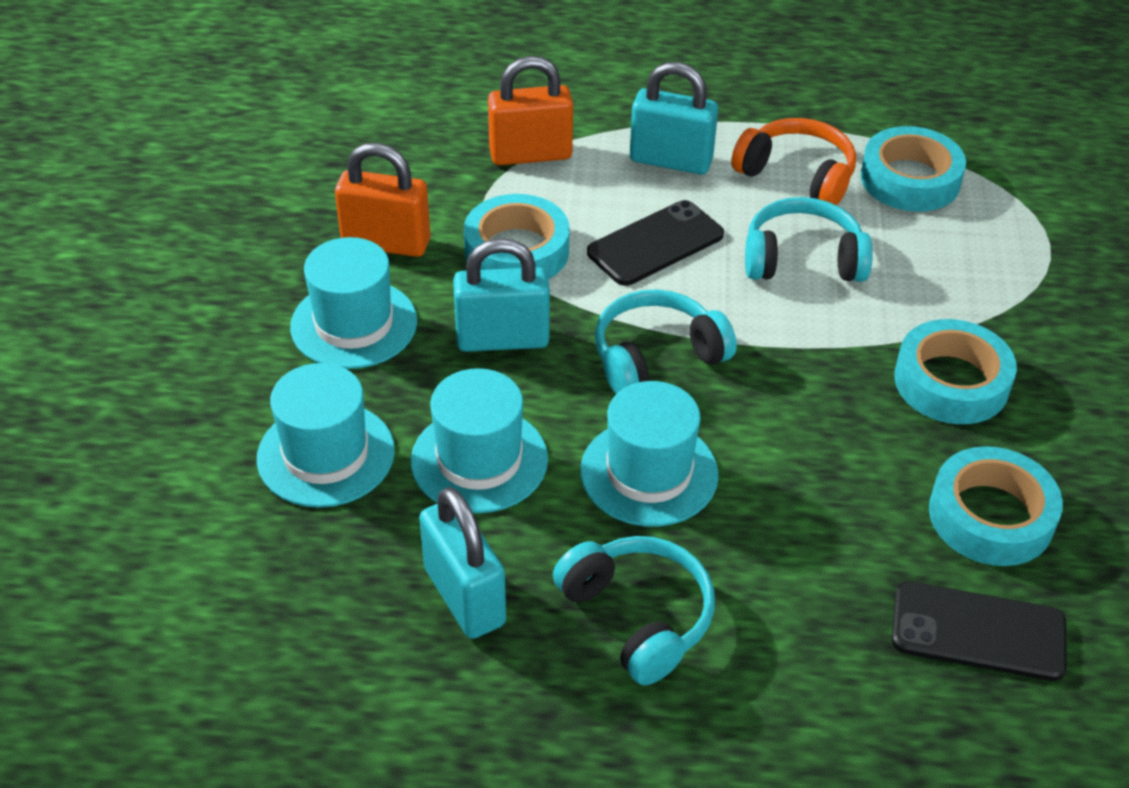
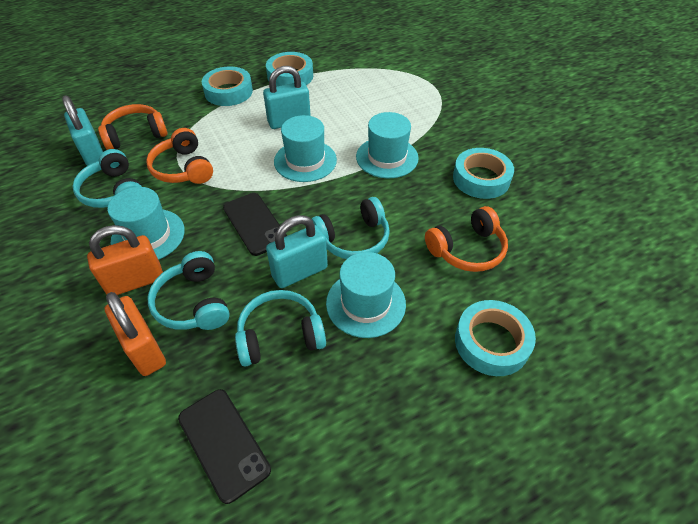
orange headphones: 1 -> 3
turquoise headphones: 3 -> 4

--

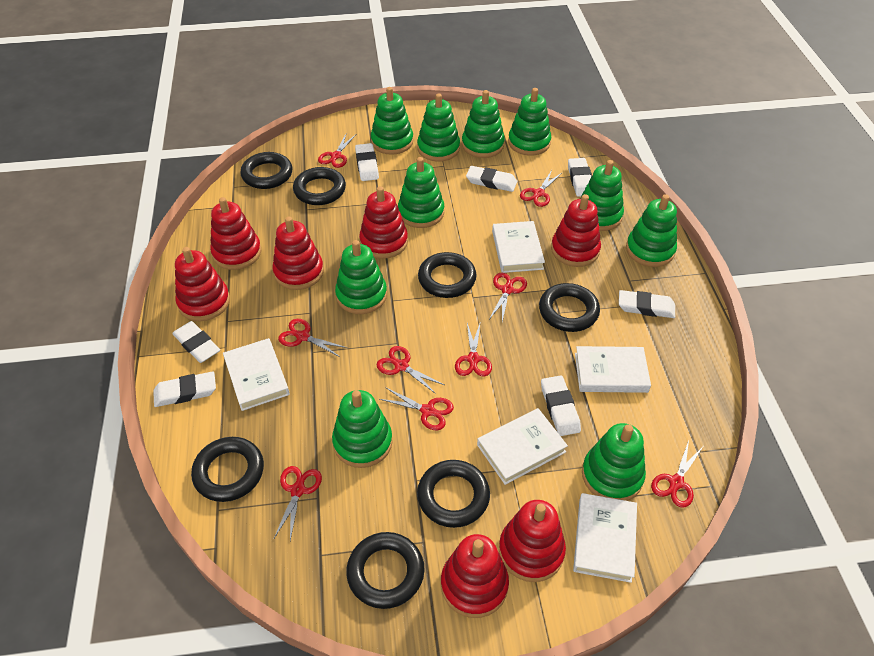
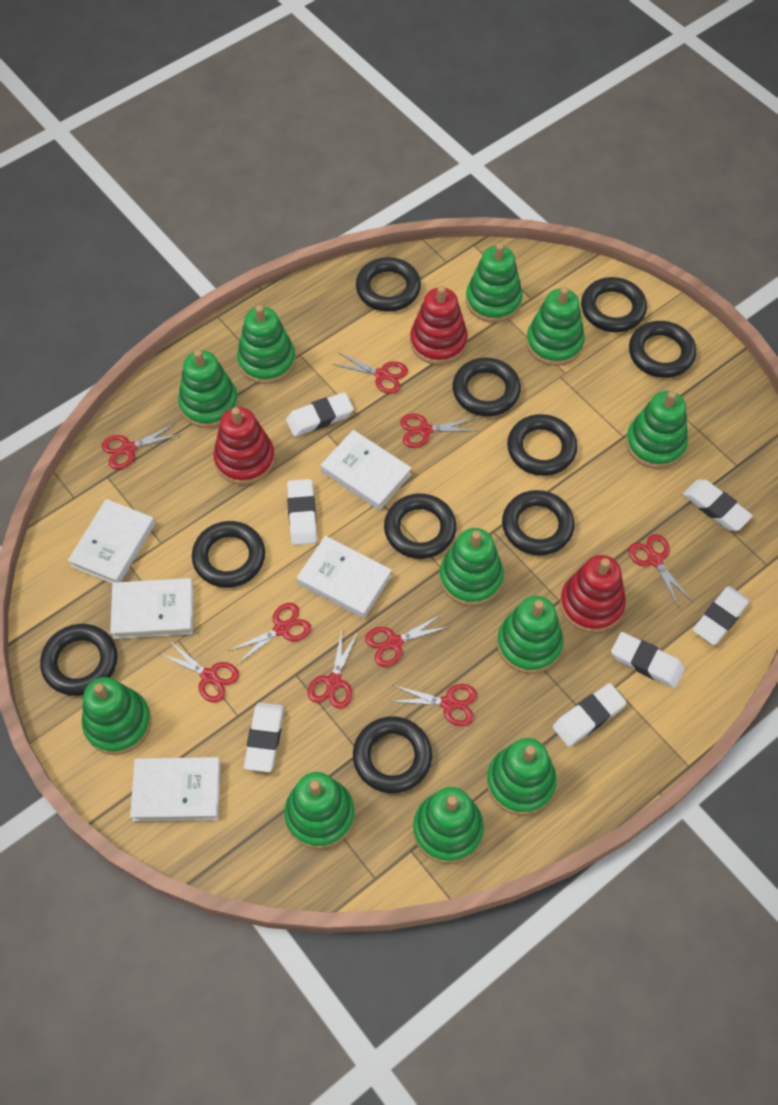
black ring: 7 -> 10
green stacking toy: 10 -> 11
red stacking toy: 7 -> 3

● **EXERCISE AIM**:
Print only what lies in the material above starting at the line with "black ring: 7 -> 10" and ending at the line with "red stacking toy: 7 -> 3", every line exactly as given.

● **RESULT OF THE TASK**:
black ring: 7 -> 10
green stacking toy: 10 -> 11
red stacking toy: 7 -> 3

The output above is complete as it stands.